# Exercise:
Return the data below in full and exactly, except that the pictures are dropped.

# Data shown:
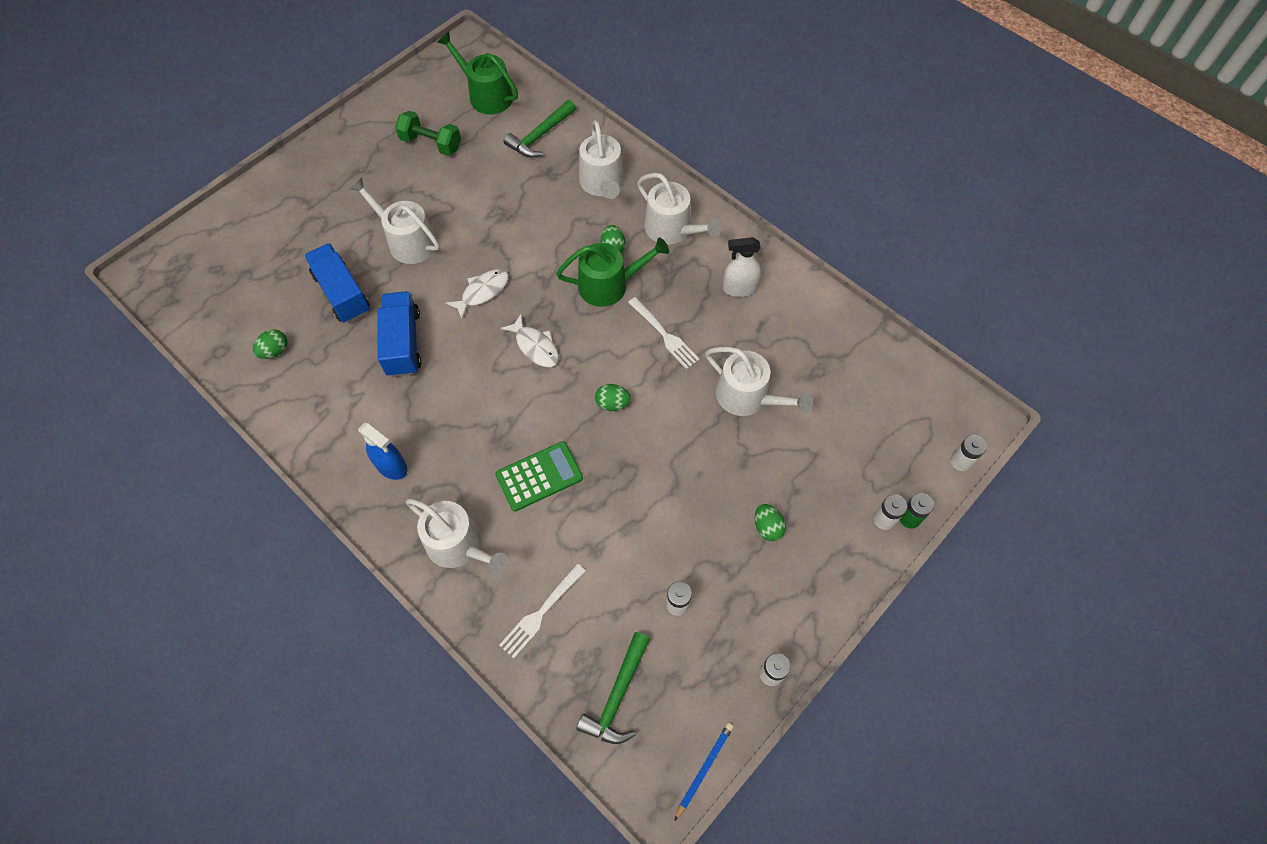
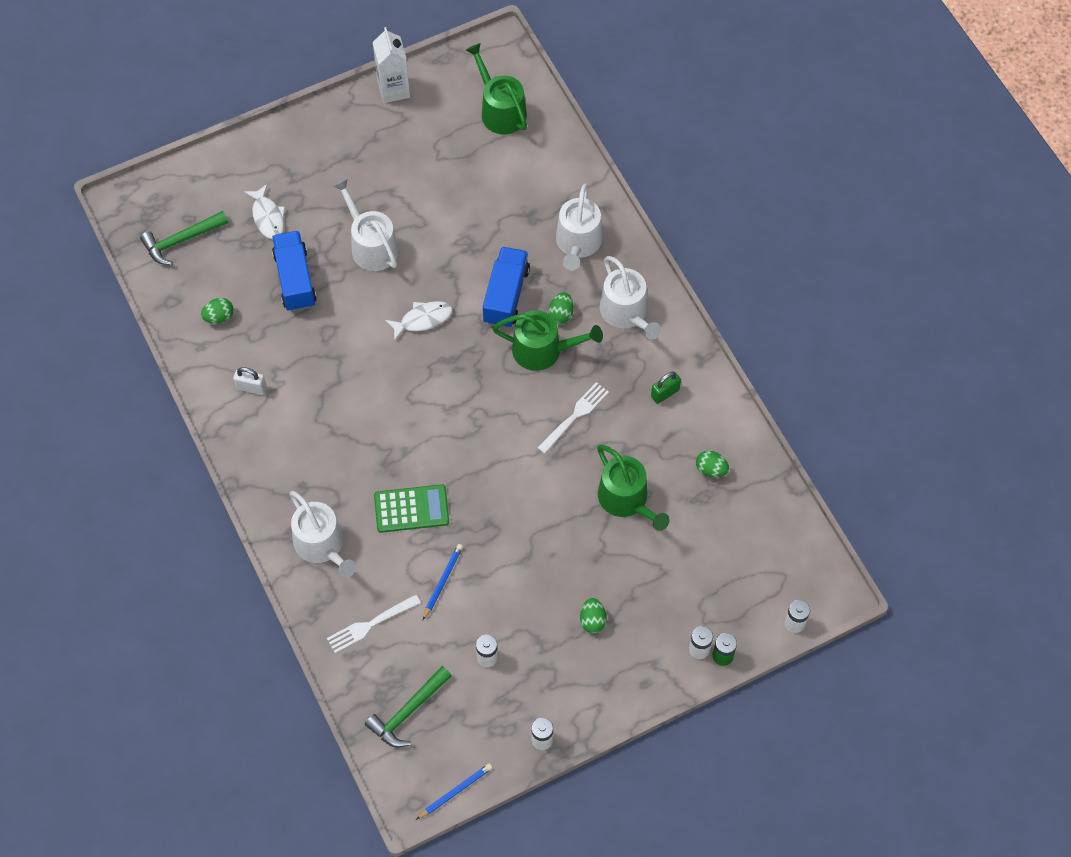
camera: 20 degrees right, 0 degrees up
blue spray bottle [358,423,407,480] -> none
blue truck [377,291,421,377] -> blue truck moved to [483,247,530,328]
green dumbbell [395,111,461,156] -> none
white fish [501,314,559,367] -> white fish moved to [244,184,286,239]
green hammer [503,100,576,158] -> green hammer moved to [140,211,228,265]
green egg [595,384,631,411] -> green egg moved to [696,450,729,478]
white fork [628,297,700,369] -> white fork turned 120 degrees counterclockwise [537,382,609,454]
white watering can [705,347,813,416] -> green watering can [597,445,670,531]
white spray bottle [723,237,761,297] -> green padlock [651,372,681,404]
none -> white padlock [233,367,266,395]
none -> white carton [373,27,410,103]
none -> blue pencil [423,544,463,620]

# Answer below:
camera: 20 degrees right, 0 degrees up
blue spray bottle [358,423,407,480] -> none
blue truck [377,291,421,377] -> blue truck moved to [483,247,530,328]
green dumbbell [395,111,461,156] -> none
white fish [501,314,559,367] -> white fish moved to [244,184,286,239]
green hammer [503,100,576,158] -> green hammer moved to [140,211,228,265]
green egg [595,384,631,411] -> green egg moved to [696,450,729,478]
white fork [628,297,700,369] -> white fork turned 120 degrees counterclockwise [537,382,609,454]
white watering can [705,347,813,416] -> green watering can [597,445,670,531]
white spray bottle [723,237,761,297] -> green padlock [651,372,681,404]
none -> white padlock [233,367,266,395]
none -> white carton [373,27,410,103]
none -> blue pencil [423,544,463,620]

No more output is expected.